Content starts

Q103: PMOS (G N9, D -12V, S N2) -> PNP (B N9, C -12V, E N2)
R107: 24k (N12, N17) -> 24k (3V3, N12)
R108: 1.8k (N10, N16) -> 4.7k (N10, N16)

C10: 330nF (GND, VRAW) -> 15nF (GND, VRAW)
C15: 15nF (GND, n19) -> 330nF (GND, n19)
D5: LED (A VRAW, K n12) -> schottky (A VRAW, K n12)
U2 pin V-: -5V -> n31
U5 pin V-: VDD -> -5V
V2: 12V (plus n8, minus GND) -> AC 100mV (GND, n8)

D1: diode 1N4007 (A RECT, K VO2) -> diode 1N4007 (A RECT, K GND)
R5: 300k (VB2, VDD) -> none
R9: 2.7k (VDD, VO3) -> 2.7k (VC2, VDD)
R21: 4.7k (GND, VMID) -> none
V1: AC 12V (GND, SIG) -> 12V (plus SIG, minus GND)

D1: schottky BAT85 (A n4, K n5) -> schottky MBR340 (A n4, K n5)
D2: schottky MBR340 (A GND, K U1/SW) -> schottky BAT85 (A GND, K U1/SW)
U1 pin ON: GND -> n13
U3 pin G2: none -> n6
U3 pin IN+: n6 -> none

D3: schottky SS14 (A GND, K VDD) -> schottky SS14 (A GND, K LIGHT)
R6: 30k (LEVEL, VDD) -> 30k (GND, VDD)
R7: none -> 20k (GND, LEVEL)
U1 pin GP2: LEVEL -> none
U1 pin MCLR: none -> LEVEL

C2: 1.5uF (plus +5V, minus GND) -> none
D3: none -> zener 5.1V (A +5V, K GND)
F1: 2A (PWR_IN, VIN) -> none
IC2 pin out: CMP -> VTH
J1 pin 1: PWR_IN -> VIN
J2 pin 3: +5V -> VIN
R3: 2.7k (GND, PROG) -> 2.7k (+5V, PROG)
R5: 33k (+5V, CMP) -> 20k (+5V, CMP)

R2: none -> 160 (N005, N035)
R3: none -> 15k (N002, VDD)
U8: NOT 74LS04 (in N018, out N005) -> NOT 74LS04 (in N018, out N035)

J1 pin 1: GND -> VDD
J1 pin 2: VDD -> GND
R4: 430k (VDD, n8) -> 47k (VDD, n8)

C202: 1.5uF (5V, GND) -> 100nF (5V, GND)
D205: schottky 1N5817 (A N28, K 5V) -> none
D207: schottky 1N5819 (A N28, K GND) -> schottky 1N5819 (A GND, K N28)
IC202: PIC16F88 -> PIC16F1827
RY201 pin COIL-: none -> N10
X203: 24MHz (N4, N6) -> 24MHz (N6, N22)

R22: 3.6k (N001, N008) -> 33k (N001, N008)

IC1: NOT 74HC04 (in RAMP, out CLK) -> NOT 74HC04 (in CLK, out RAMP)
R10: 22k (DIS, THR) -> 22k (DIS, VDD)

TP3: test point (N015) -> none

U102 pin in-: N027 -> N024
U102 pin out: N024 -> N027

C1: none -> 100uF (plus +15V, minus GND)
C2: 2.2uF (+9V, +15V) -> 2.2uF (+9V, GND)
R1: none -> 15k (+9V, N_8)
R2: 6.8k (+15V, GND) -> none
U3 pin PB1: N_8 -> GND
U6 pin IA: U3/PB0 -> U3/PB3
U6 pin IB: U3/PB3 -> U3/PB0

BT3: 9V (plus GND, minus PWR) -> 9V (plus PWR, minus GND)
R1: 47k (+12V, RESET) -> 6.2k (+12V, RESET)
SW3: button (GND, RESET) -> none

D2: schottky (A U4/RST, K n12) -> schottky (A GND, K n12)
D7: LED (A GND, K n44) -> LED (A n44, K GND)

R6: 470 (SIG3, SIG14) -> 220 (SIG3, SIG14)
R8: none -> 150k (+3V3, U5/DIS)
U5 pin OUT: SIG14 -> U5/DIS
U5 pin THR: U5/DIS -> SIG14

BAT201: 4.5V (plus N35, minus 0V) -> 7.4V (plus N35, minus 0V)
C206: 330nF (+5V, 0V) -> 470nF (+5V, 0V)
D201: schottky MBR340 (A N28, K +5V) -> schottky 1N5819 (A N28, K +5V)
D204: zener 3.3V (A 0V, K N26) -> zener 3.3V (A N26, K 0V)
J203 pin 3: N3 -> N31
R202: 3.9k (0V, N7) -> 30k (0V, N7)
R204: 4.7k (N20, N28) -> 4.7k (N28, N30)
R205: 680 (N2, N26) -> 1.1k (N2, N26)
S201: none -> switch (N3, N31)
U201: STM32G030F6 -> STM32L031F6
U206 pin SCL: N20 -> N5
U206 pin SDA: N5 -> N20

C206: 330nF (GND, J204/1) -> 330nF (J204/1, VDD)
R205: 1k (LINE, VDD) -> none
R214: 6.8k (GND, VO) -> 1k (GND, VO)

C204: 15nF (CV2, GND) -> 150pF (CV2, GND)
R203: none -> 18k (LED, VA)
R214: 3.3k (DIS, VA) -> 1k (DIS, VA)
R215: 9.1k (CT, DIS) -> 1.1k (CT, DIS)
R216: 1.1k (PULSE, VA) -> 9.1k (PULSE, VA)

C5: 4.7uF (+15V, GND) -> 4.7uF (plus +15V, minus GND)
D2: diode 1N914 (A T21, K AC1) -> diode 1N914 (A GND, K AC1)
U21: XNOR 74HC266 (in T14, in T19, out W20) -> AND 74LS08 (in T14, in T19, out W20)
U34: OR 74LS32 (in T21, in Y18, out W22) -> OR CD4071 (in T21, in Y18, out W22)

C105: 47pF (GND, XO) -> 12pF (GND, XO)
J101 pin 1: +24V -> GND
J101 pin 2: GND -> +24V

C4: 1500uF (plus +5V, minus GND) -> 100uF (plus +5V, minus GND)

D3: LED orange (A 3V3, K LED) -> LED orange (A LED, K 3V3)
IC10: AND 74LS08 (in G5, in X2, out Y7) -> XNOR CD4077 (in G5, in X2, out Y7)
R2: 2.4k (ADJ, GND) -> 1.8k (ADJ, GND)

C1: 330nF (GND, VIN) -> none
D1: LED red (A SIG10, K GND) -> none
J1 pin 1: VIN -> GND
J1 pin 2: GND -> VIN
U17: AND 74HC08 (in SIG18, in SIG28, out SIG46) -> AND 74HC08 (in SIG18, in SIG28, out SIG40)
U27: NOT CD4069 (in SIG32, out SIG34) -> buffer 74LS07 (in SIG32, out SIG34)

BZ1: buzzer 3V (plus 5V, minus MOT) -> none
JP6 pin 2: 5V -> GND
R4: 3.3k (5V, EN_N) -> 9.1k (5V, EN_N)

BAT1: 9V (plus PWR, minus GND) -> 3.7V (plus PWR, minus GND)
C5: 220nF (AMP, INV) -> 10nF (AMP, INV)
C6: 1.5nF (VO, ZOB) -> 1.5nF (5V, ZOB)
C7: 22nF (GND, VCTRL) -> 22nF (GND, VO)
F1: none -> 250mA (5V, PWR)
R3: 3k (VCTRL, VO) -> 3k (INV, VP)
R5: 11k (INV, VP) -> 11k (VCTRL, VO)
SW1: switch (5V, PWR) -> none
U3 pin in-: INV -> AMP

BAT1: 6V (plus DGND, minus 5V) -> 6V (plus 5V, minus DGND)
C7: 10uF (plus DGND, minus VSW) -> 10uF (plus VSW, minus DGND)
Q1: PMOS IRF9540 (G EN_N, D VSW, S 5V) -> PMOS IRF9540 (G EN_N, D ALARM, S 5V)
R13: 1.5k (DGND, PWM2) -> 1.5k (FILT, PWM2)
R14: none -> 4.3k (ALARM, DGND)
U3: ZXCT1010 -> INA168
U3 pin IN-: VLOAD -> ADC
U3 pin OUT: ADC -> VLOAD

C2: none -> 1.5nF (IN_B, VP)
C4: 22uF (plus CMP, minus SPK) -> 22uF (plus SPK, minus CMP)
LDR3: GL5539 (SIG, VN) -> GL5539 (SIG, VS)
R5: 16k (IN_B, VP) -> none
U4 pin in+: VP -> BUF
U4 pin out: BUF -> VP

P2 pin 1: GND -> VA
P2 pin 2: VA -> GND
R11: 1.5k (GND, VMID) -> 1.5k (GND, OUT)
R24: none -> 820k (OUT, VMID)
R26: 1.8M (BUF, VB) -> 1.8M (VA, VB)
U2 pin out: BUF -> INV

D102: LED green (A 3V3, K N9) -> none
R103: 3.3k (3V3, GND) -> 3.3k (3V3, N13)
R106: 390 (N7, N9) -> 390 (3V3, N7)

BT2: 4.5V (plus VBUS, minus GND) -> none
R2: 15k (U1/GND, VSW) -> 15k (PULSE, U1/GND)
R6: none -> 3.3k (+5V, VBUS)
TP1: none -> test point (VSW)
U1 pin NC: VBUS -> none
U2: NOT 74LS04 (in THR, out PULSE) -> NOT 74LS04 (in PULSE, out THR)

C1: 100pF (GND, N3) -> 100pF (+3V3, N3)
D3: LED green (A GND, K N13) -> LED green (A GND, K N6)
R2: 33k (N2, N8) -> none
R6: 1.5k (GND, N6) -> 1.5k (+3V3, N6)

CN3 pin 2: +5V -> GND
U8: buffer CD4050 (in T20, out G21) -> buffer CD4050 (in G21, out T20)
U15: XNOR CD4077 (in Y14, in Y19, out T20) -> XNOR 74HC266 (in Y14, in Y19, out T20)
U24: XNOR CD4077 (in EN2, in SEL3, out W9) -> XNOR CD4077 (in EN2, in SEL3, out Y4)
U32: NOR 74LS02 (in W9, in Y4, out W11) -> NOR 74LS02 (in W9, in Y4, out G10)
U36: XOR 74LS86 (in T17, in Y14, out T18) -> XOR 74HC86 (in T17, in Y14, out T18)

Content ends

* _What the task requires_
Set down, from the entries above, exactly the lines from the one with "BAT1: 6V (plus" up to and including the one with "LDR3: GL5539 (SIG, VN) -> GL5539 (SIG, VS)", and no other lines.

* _Exercise answer_
BAT1: 6V (plus DGND, minus 5V) -> 6V (plus 5V, minus DGND)
C7: 10uF (plus DGND, minus VSW) -> 10uF (plus VSW, minus DGND)
Q1: PMOS IRF9540 (G EN_N, D VSW, S 5V) -> PMOS IRF9540 (G EN_N, D ALARM, S 5V)
R13: 1.5k (DGND, PWM2) -> 1.5k (FILT, PWM2)
R14: none -> 4.3k (ALARM, DGND)
U3: ZXCT1010 -> INA168
U3 pin IN-: VLOAD -> ADC
U3 pin OUT: ADC -> VLOAD

C2: none -> 1.5nF (IN_B, VP)
C4: 22uF (plus CMP, minus SPK) -> 22uF (plus SPK, minus CMP)
LDR3: GL5539 (SIG, VN) -> GL5539 (SIG, VS)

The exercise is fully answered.